[Opening Input data section]

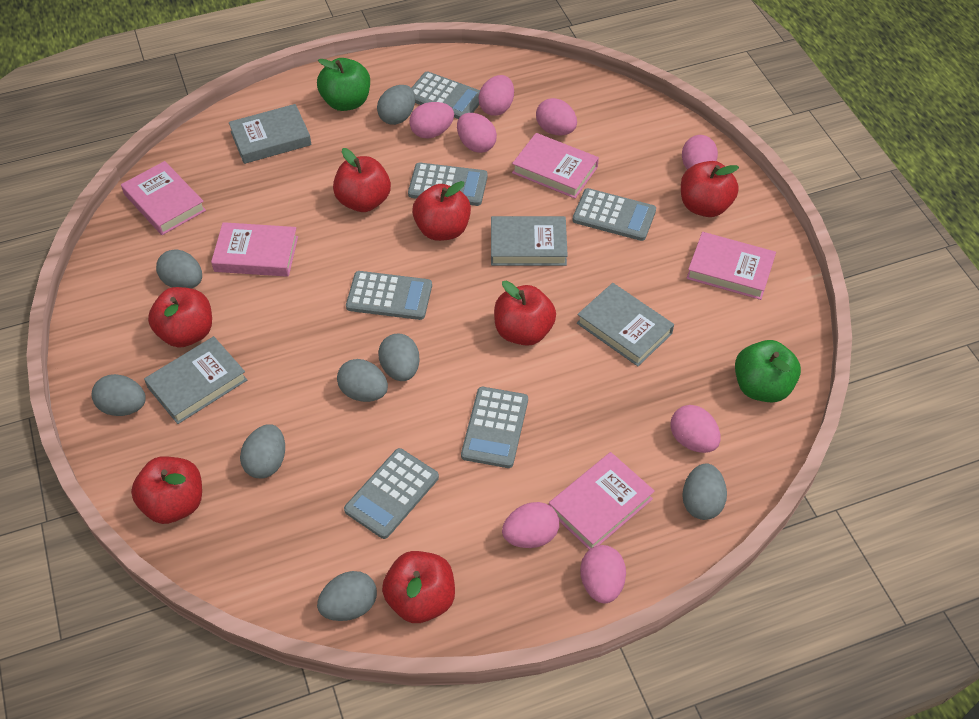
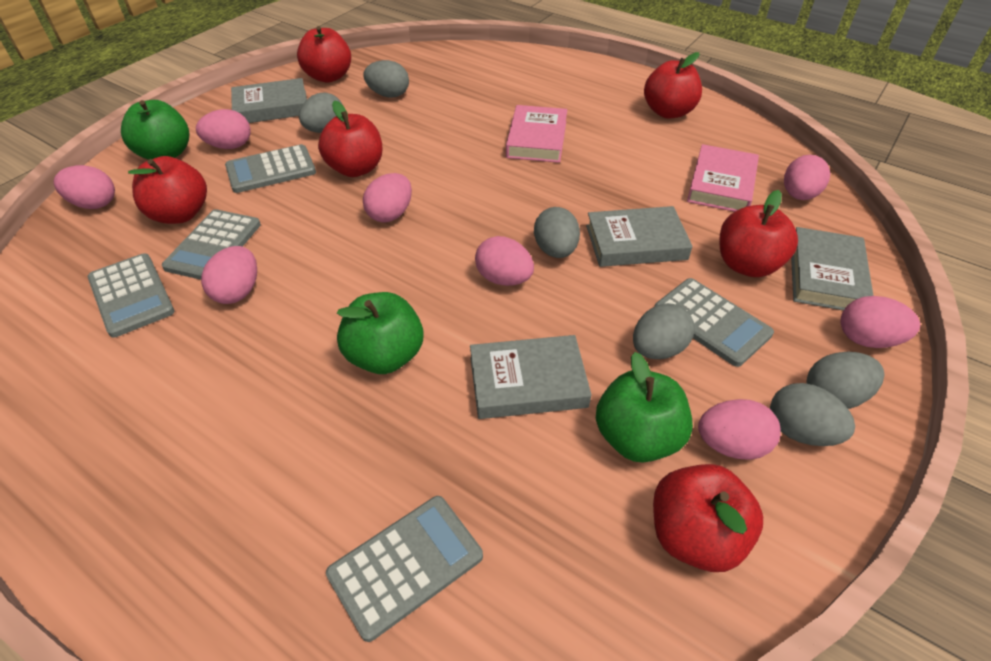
green apple: 2 -> 3
grey calculator: 6 -> 5
grey egg: 8 -> 6
pink book: 5 -> 2
red apple: 7 -> 6

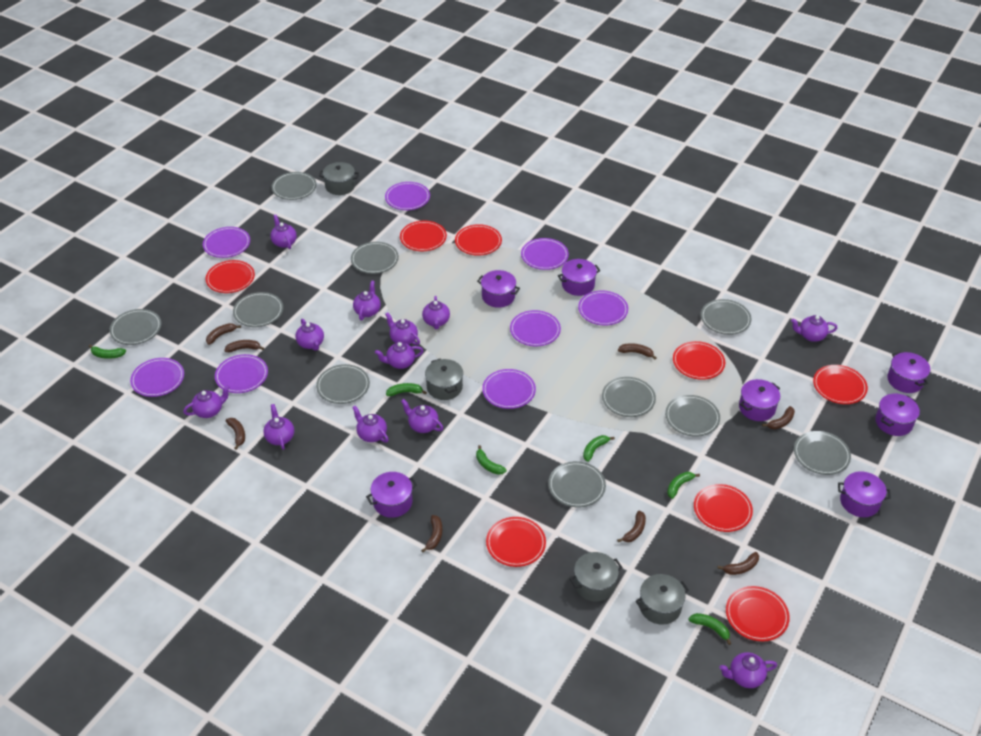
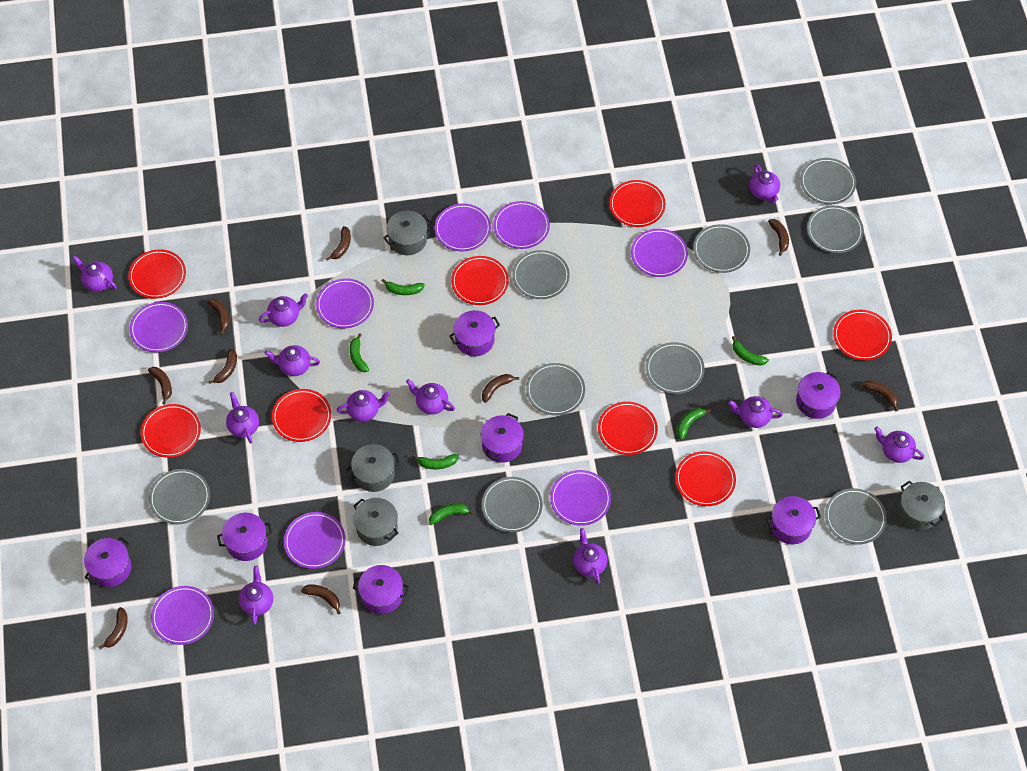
brown banana: 8 -> 9
grey plate: 10 -> 9
purple teapot: 12 -> 11

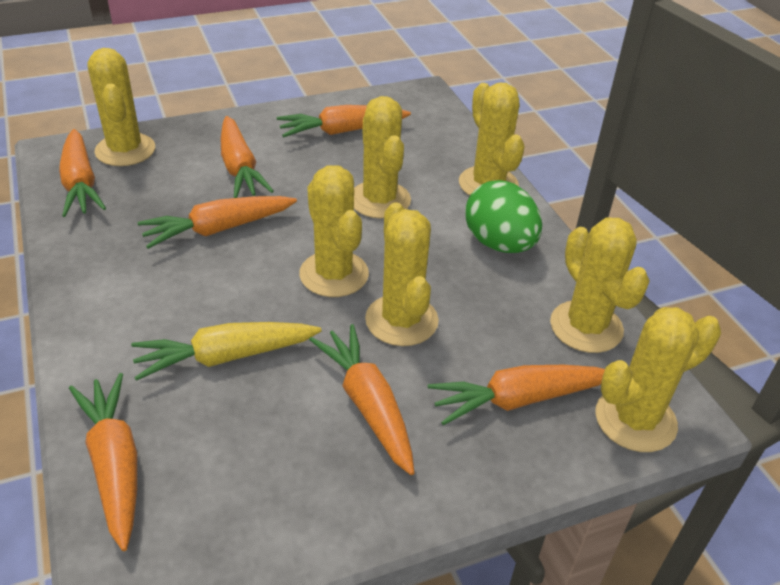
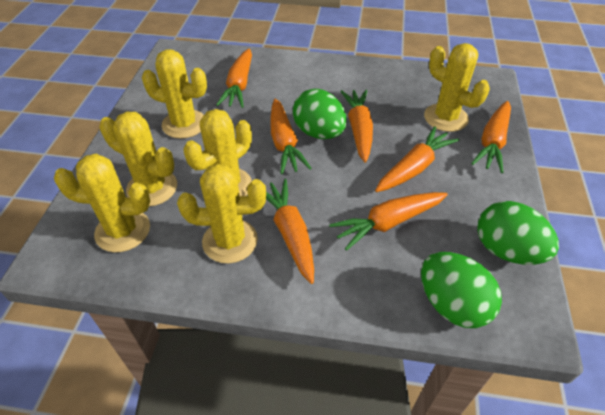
green egg: 1 -> 3
yellow cactus: 7 -> 6
yellow carrot: 1 -> 0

[Closing Input data section]

Activity | One number should be returned: how many lines in the records contain the word "grey".

Answer to the problem | 3